> **The task**: Word for word and without images, transcribe all of the records.

> **Task material**:
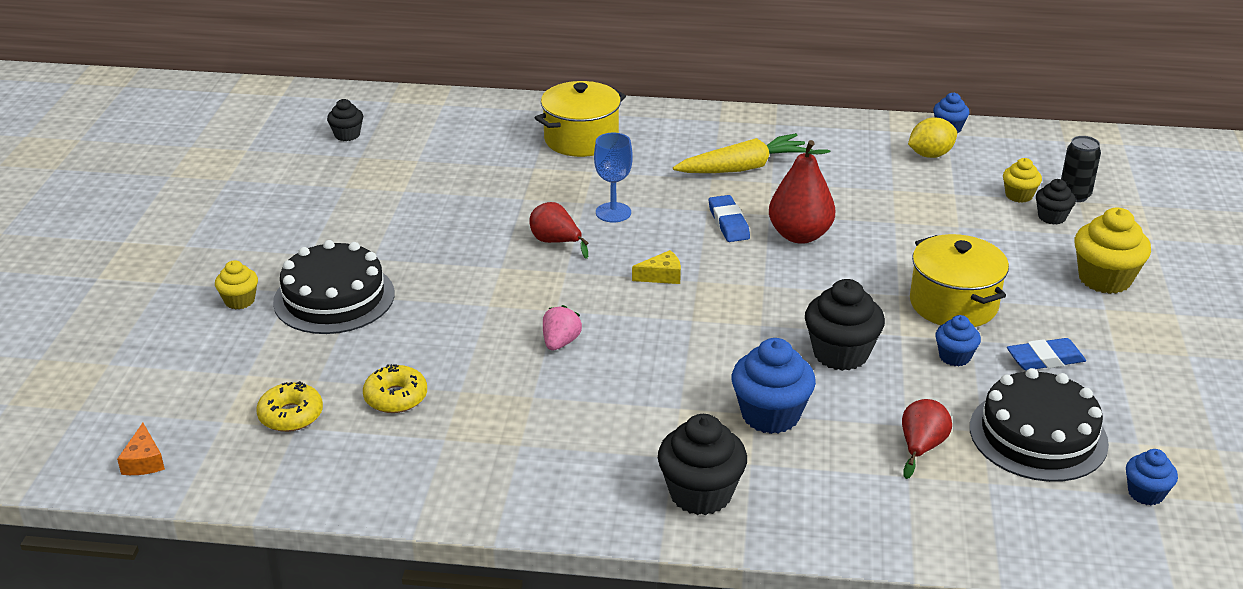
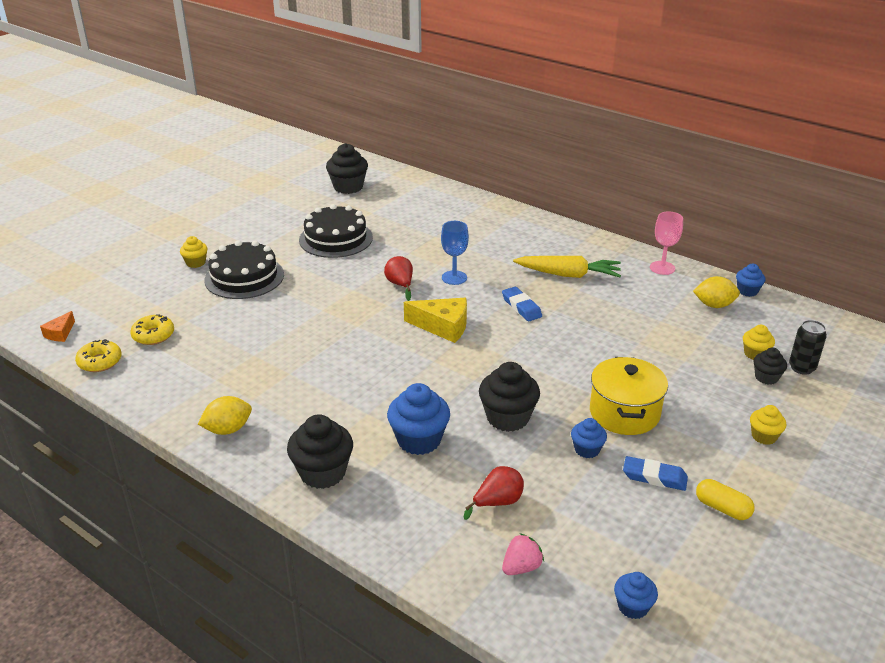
camera: 30 degrees right, 0 degrees up
black cupcake [327,99,363,141] -> black cupcake [326,143,368,194], size x1.77
yellow donut [363,364,427,413] -> yellow donut moved to [75,339,122,372]
yellow pot [535,81,626,157] -> none
pink strawberry [543,305,582,351] -> pink strawberry moved to [502,533,544,575]
yellow cheese [632,250,681,284] -> yellow cheese [404,298,467,343], size x1.81
blue eraser [709,195,750,242] -> blue eraser turned 45 degrees counterclockwise [502,287,542,321]
red pear [769,140,836,244] -> none
black cake [970,368,1109,482] -> black cake moved to [299,204,373,258]
yellow cupcake [1075,208,1151,294] -> yellow cupcake [750,405,786,445], size x0.56
none -> yellow lemon [198,396,252,435]
none -> pink goblet [650,211,683,275]
none -> yellow capsule [696,479,755,520]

> **Answer below**:
camera: 30 degrees right, 0 degrees up
black cupcake [327,99,363,141] -> black cupcake [326,143,368,194], size x1.77
yellow donut [363,364,427,413] -> yellow donut moved to [75,339,122,372]
yellow pot [535,81,626,157] -> none
pink strawberry [543,305,582,351] -> pink strawberry moved to [502,533,544,575]
yellow cheese [632,250,681,284] -> yellow cheese [404,298,467,343], size x1.81
blue eraser [709,195,750,242] -> blue eraser turned 45 degrees counterclockwise [502,287,542,321]
red pear [769,140,836,244] -> none
black cake [970,368,1109,482] -> black cake moved to [299,204,373,258]
yellow cupcake [1075,208,1151,294] -> yellow cupcake [750,405,786,445], size x0.56
none -> yellow lemon [198,396,252,435]
none -> pink goblet [650,211,683,275]
none -> yellow capsule [696,479,755,520]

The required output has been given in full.